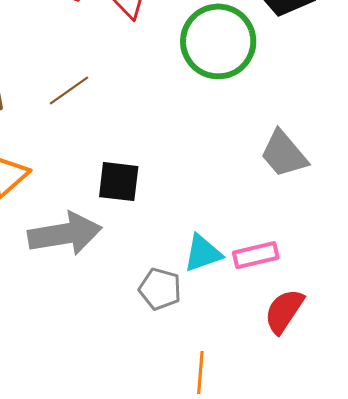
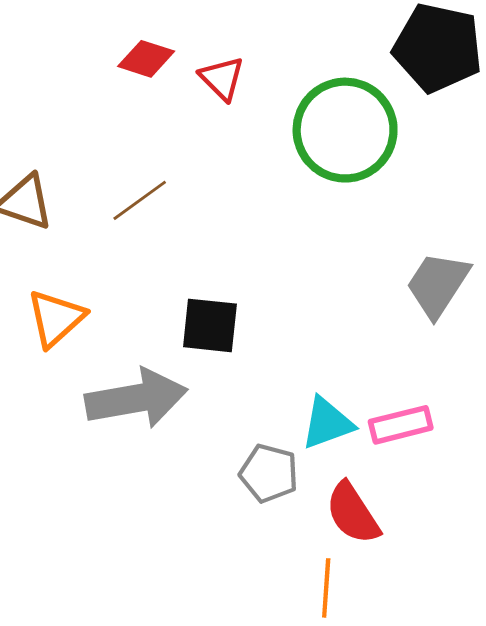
gray trapezoid: (284, 154) -> (438, 284), turned 74
red semicircle: (284, 311) -> (353, 513), moved, turned -66

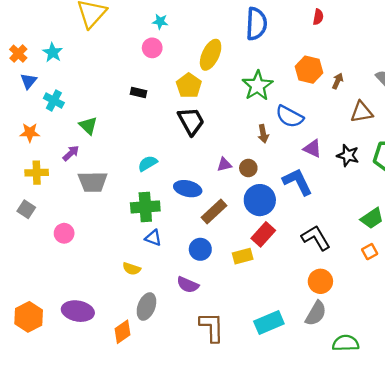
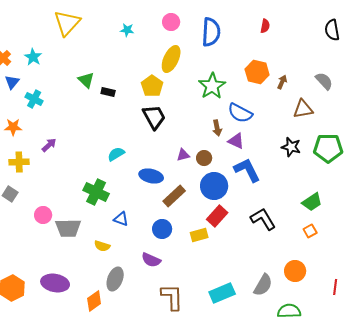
pink circle: (152, 48) -> (171, 22), moved
green triangle: (88, 126) -> (86, 80), moved
purple triangle: (312, 149) -> (236, 141), moved
gray trapezoid: (93, 182) -> (68, 228), moved
green cross: (145, 207) -> (96, 192), moved, turned 30
orange circle: (320, 281) -> (295, 271), moved

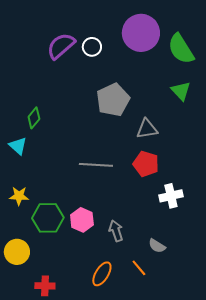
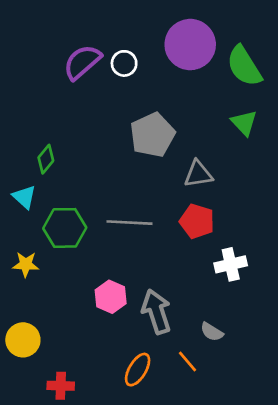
green hexagon: (48, 218) -> (65, 228), moved
gray arrow: (116, 231) -> (156, 312), size x1.5

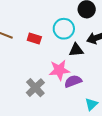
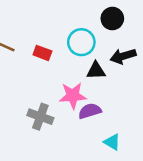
gray cross: (35, 88) -> (40, 117), turned -30
cyan triangle: (91, 104) -> (112, 142), turned -48

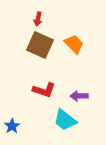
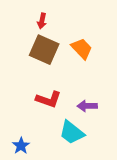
blue star: (12, 126) -> (21, 146), moved

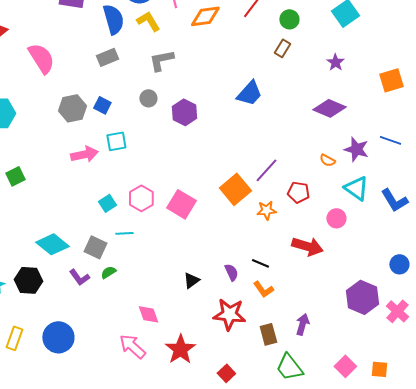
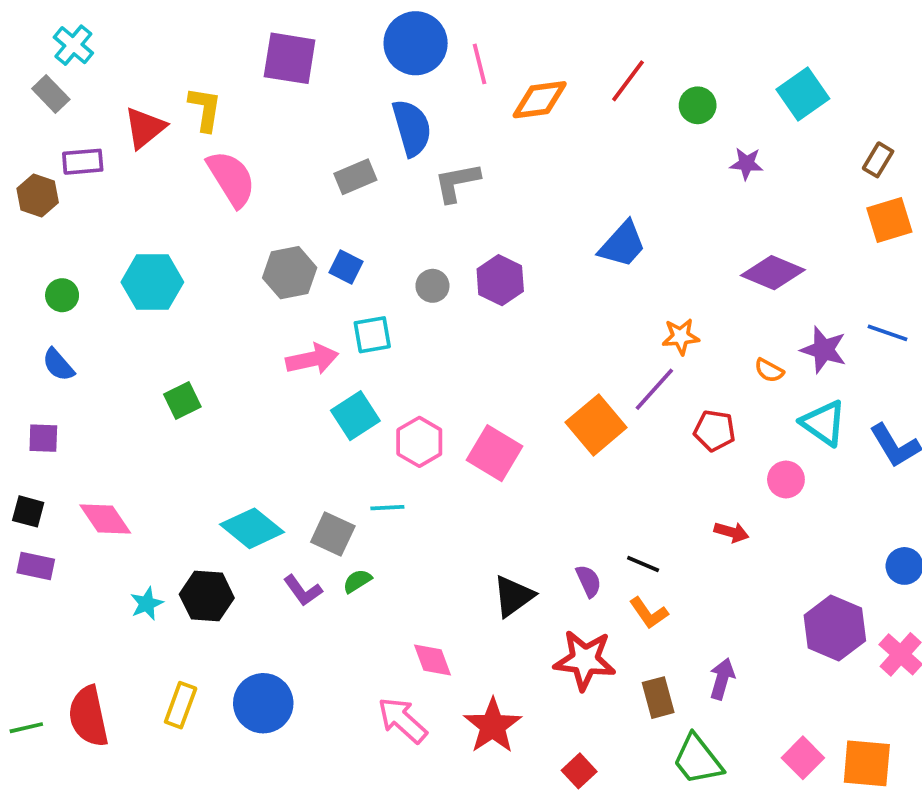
blue semicircle: (113, 19) -> (412, 128), moved
yellow L-shape: (148, 21) -> (205, 109), moved, turned 40
brown rectangle: (282, 48) -> (878, 160), moved
purple star: (335, 62) -> (746, 164), moved, turned -30
gray circle: (148, 98) -> (432, 286), moved
cyan square: (107, 203) -> (355, 416), moved, size x1.4
orange star: (266, 210) -> (681, 337), moved
red arrow: (307, 246) -> (731, 532), size x0.6
black triangle: (191, 280) -> (513, 596), size x1.4
orange square: (379, 369) -> (867, 763), size x1.6

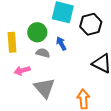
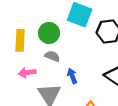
blue arrow: (61, 44) -> (72, 76), moved

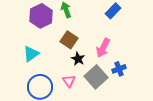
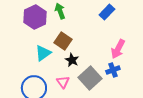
pink arrow: (103, 48) -> (118, 49), moved
cyan triangle: (31, 54) -> (43, 53), moved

- [What needs to be done]: Look through the entries above and list every line containing "orange".

- [Solution below]:
orange circle: (320, 281) -> (295, 271), moved
orange star: (266, 210) -> (681, 337), moved
orange square: (379, 369) -> (867, 763), size x1.6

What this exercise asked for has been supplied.